**Scene content tallies:**
╔══

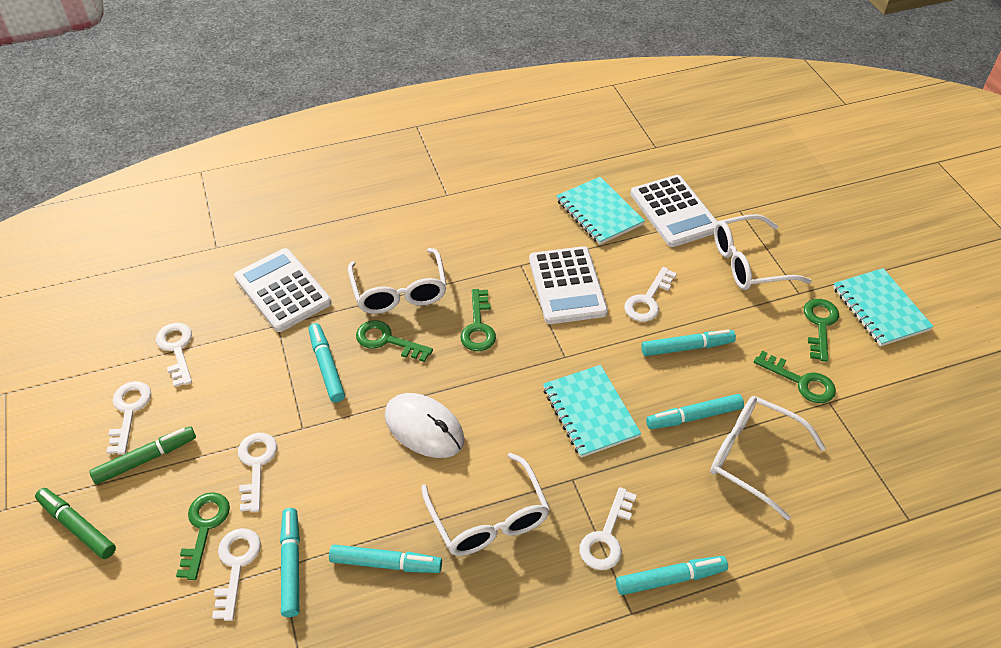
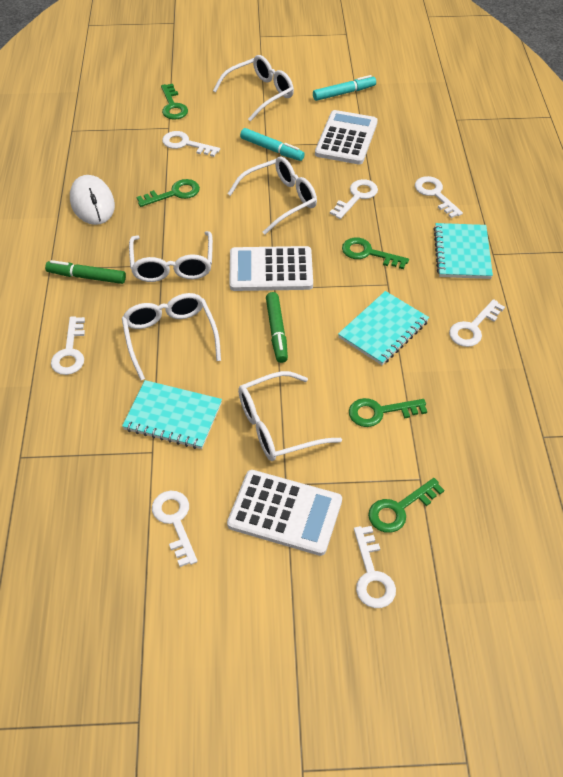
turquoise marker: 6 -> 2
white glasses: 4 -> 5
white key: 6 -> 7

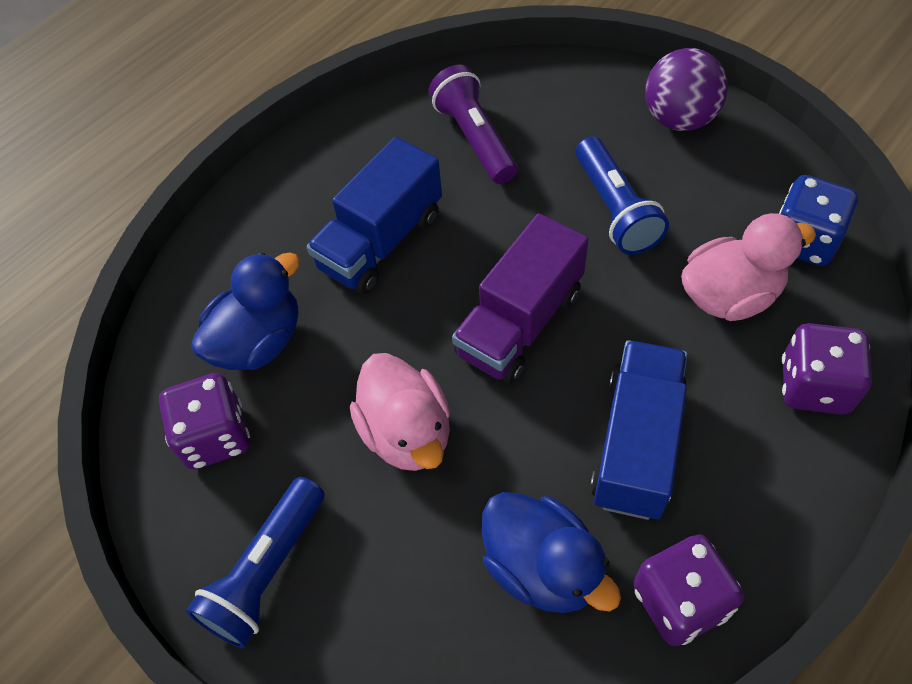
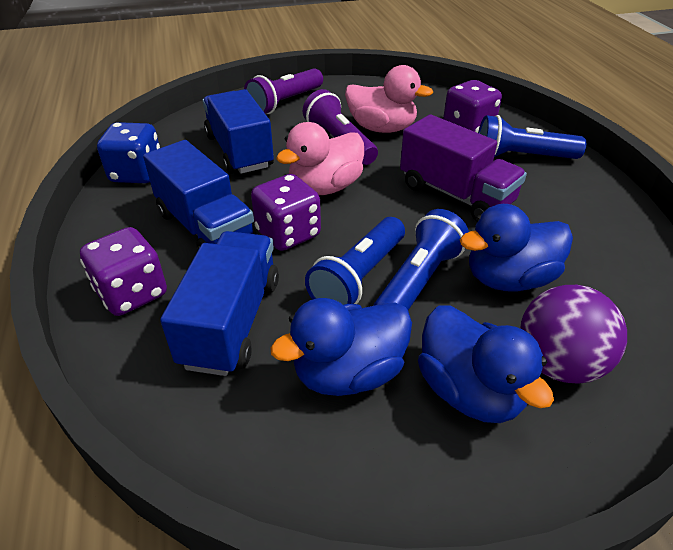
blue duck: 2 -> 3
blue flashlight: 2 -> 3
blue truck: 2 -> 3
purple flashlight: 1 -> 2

╚══

**Exercise brief:**
For this exercise, print all of the entries exactly as they appear, but without pictures.

**Answer:**
turquoise marker: 6 -> 2
white glasses: 4 -> 5
white key: 6 -> 7

blue duck: 2 -> 3
blue flashlight: 2 -> 3
blue truck: 2 -> 3
purple flashlight: 1 -> 2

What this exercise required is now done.